▸ **Work task**
Starting at the top of the listing, extract every line up to and including the one with "The second view gained the bateau". Pictures stay out of the copy.

▸ **Data records**
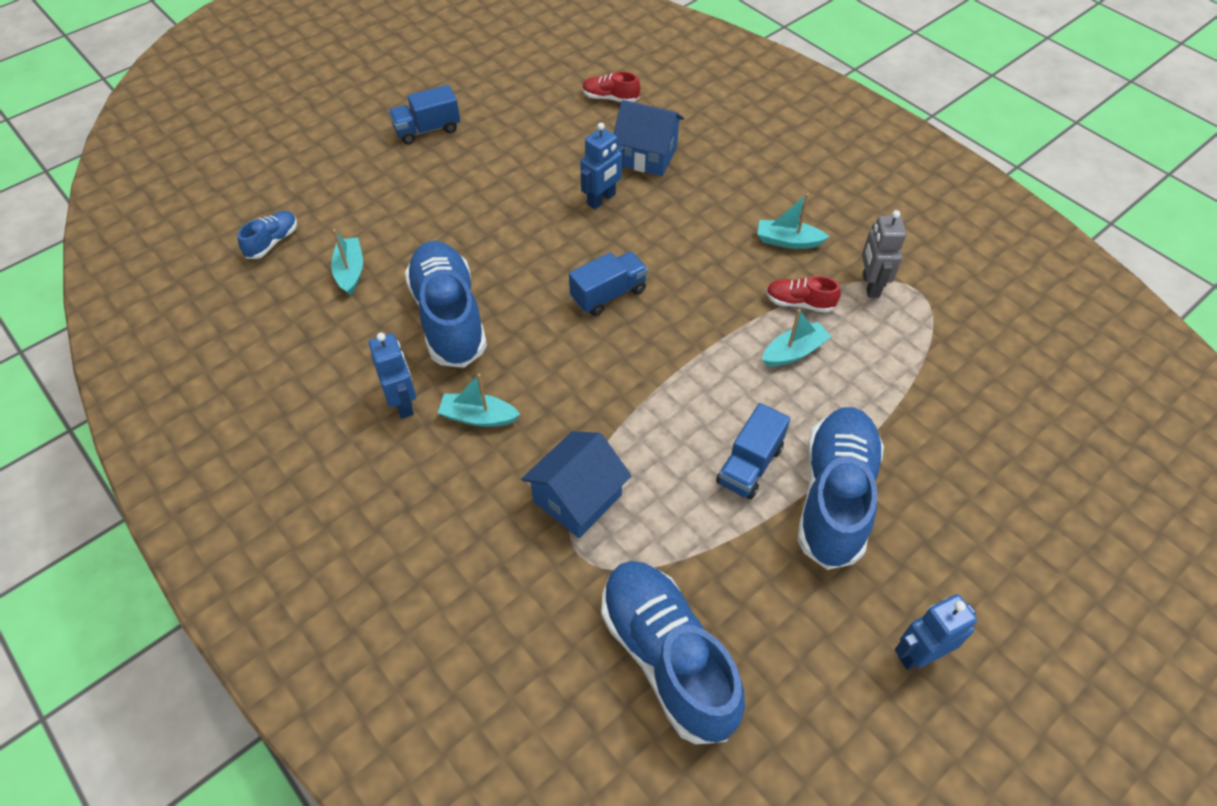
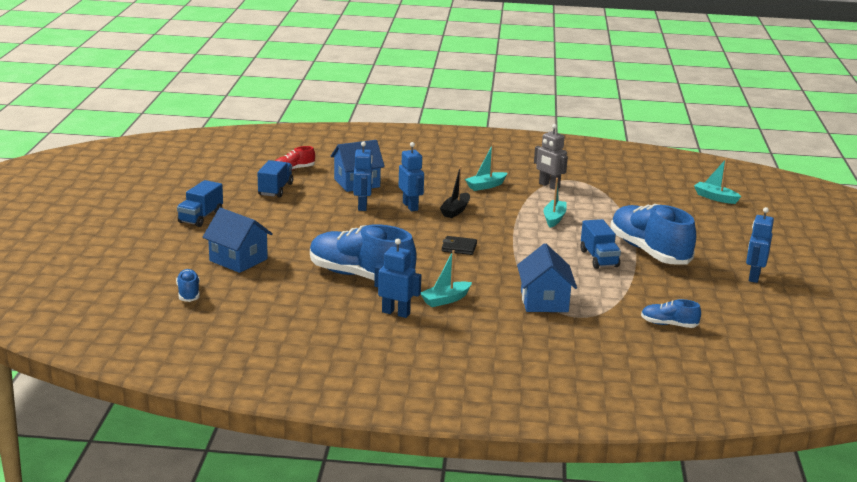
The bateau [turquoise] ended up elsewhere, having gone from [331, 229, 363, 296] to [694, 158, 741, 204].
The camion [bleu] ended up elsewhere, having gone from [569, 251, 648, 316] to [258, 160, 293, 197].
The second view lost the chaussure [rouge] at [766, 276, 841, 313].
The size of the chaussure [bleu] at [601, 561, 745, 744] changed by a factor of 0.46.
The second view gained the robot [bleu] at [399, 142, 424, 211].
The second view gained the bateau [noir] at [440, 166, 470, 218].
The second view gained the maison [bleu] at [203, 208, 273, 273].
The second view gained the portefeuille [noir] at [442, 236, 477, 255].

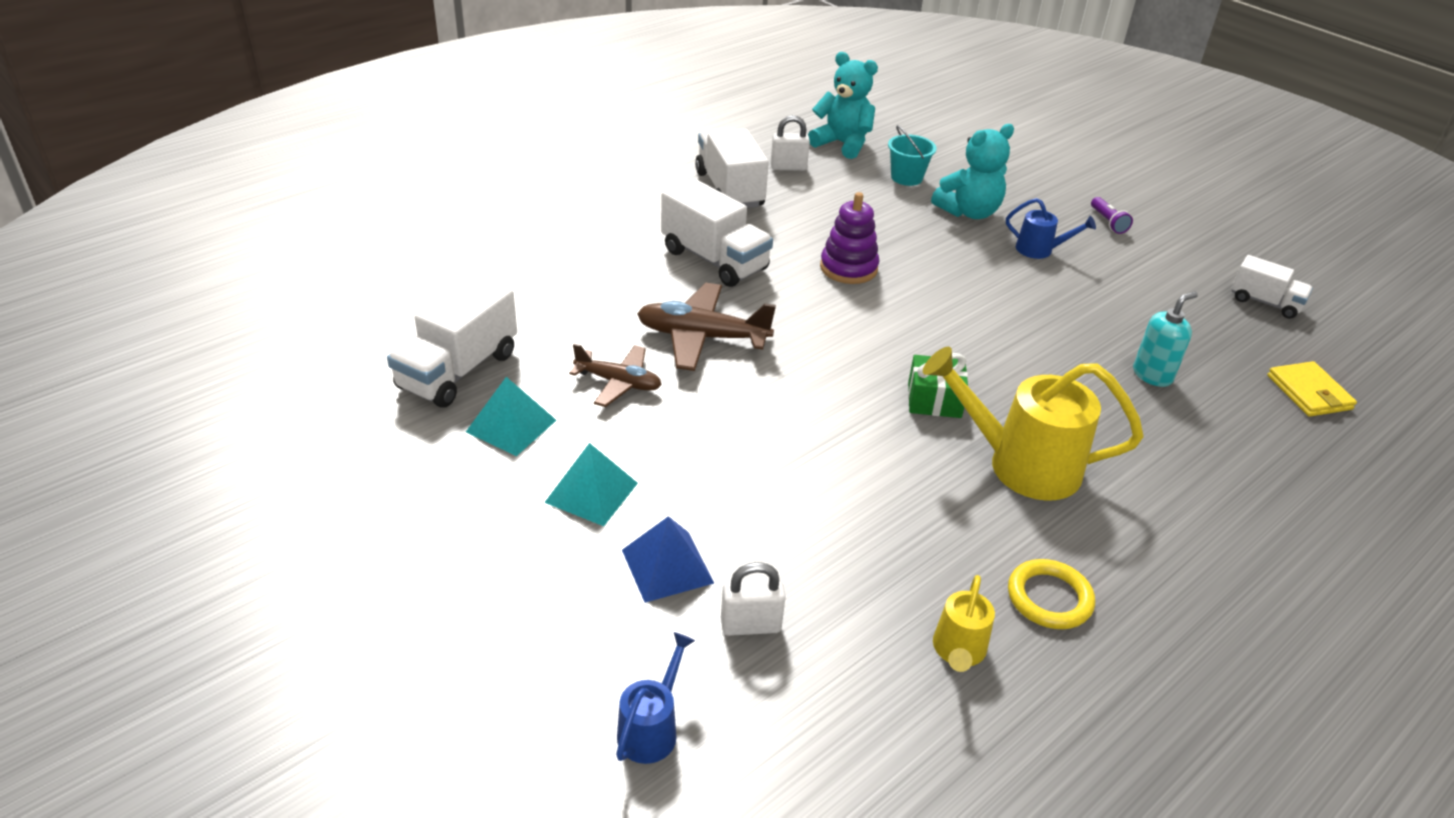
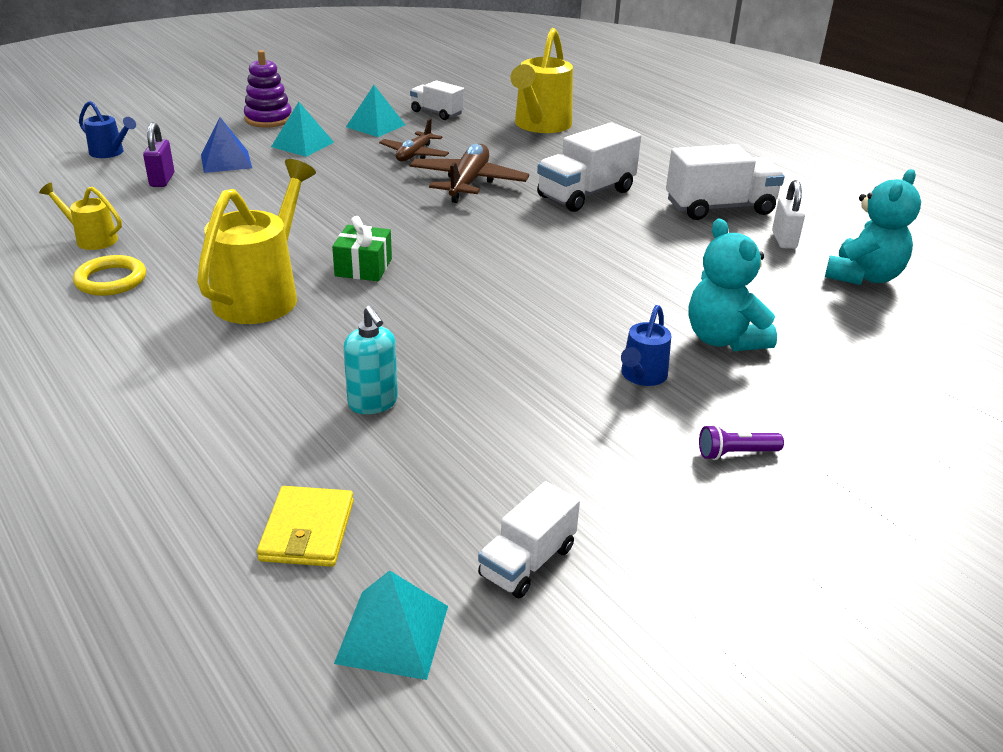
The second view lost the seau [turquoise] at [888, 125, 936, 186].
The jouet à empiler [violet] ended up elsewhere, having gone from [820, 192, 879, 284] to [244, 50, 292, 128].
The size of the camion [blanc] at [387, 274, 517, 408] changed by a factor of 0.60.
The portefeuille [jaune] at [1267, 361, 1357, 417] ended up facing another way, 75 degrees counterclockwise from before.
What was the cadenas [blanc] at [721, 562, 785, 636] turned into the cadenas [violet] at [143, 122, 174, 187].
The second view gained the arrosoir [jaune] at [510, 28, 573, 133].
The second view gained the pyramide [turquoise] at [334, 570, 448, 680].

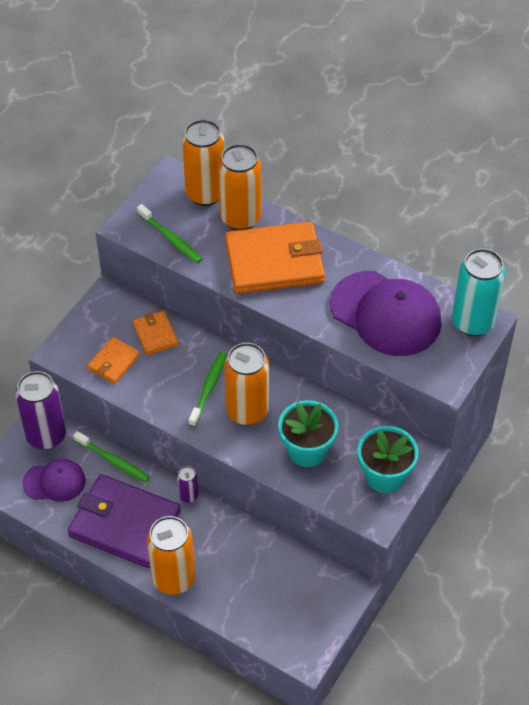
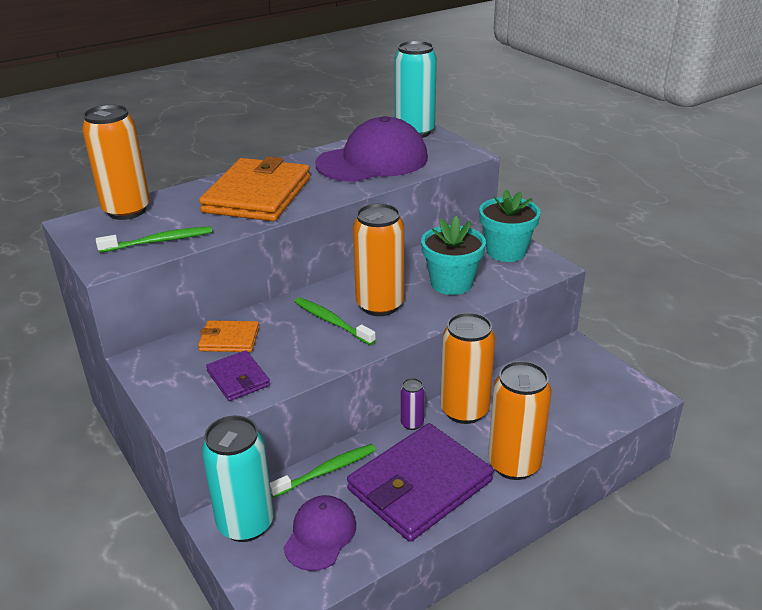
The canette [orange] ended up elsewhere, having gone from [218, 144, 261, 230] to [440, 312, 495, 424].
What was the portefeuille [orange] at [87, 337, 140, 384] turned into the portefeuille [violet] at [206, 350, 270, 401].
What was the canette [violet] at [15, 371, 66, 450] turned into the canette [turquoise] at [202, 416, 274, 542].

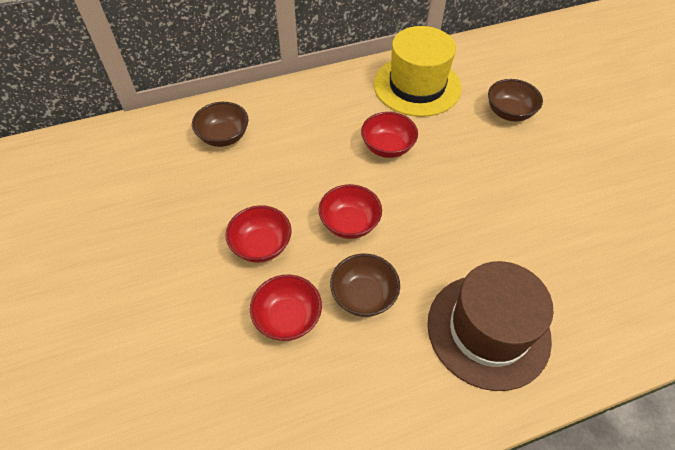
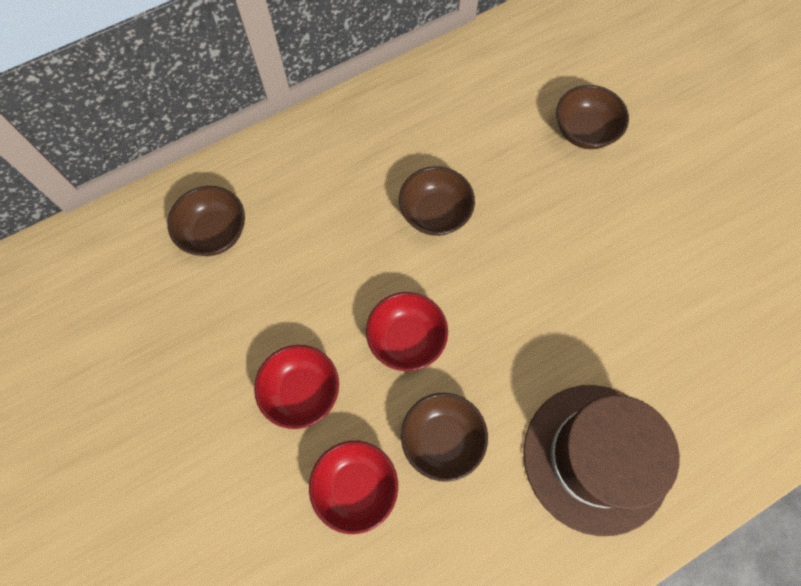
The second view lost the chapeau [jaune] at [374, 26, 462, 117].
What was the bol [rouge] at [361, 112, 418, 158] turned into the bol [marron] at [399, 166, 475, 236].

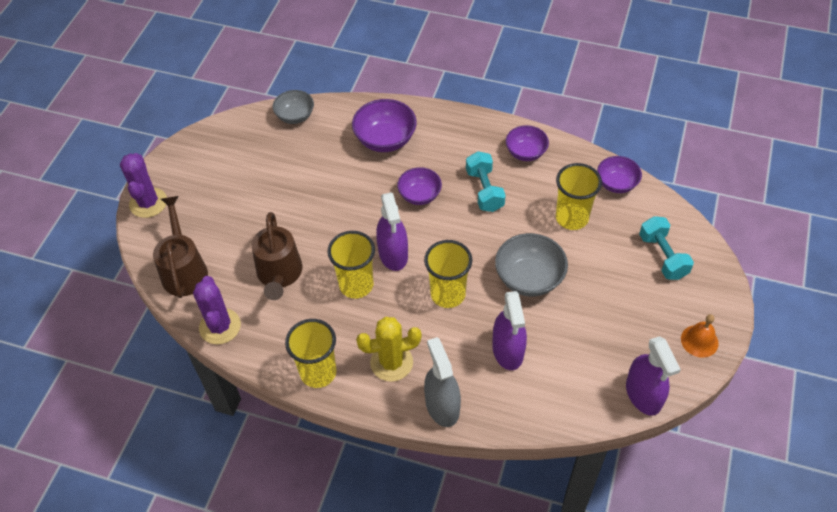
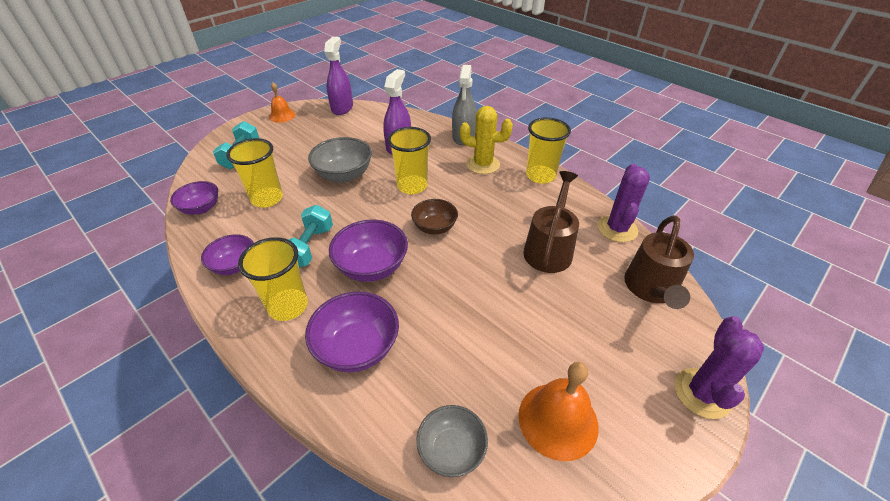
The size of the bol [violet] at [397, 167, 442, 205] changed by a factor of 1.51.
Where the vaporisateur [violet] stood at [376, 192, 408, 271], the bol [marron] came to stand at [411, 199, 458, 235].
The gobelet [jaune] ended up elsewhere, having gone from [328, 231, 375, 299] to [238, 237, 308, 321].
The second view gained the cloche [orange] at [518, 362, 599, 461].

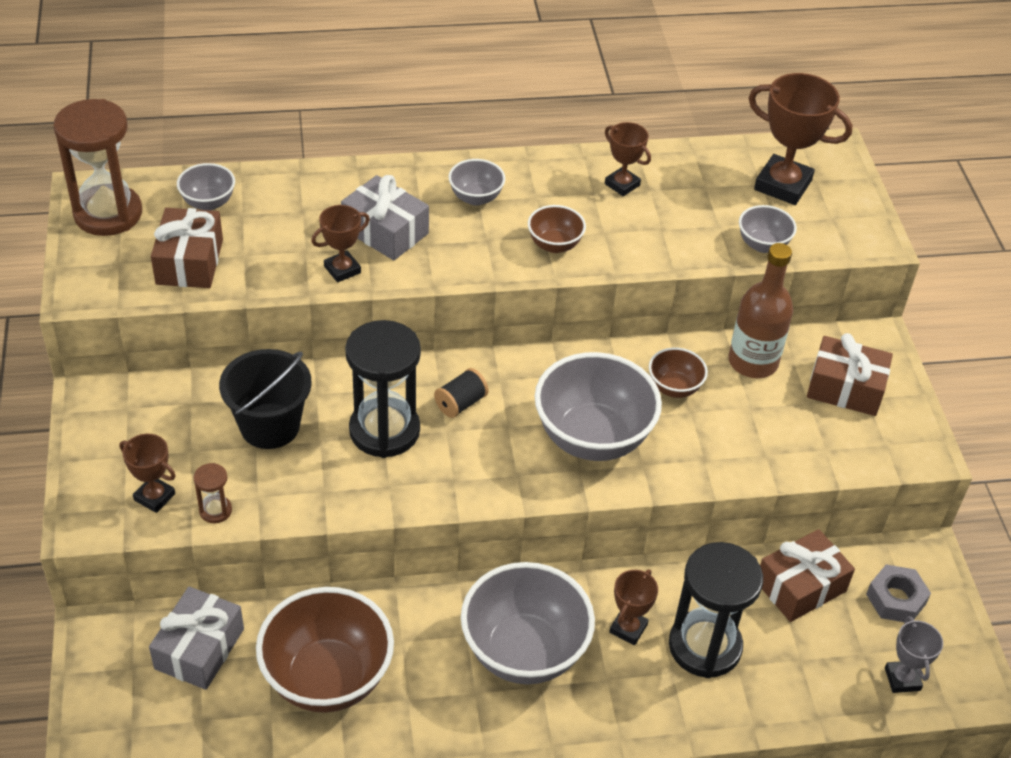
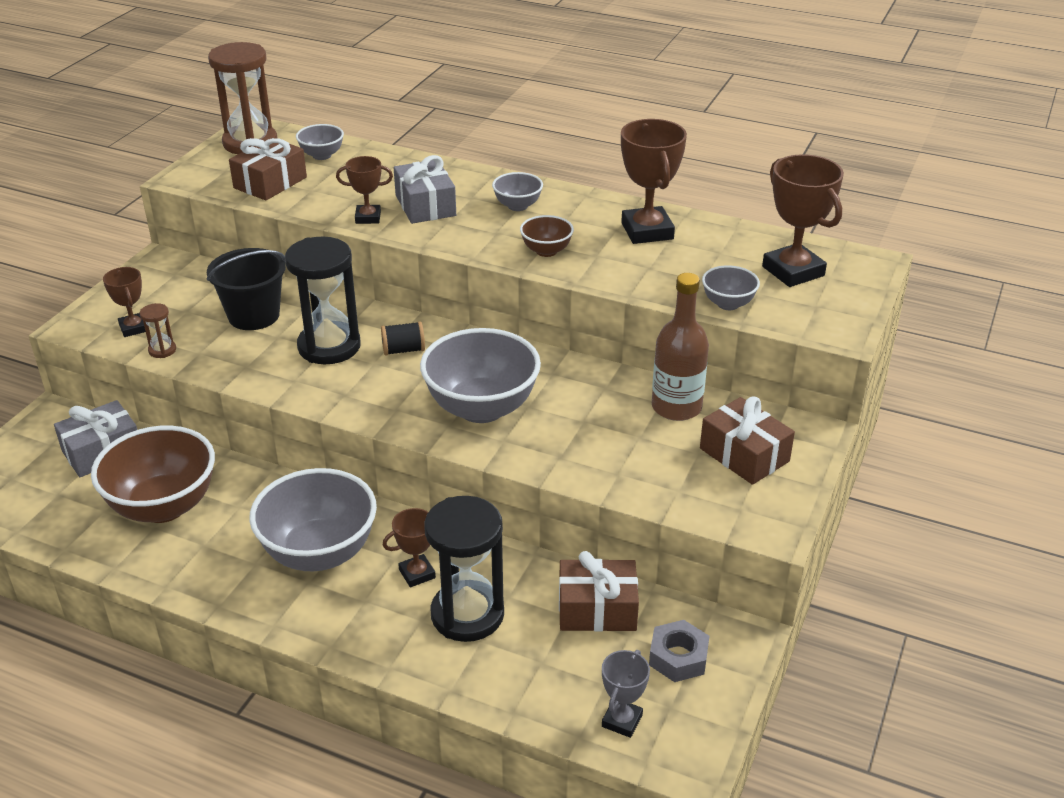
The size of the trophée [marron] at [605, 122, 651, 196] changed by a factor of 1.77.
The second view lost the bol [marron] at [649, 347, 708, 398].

▸ **Task answer**
The bateau [turquoise] ended up elsewhere, having gone from [331, 229, 363, 296] to [694, 158, 741, 204].
The camion [bleu] ended up elsewhere, having gone from [569, 251, 648, 316] to [258, 160, 293, 197].
The second view lost the chaussure [rouge] at [766, 276, 841, 313].
The size of the chaussure [bleu] at [601, 561, 745, 744] changed by a factor of 0.46.
The second view gained the robot [bleu] at [399, 142, 424, 211].
The second view gained the bateau [noir] at [440, 166, 470, 218].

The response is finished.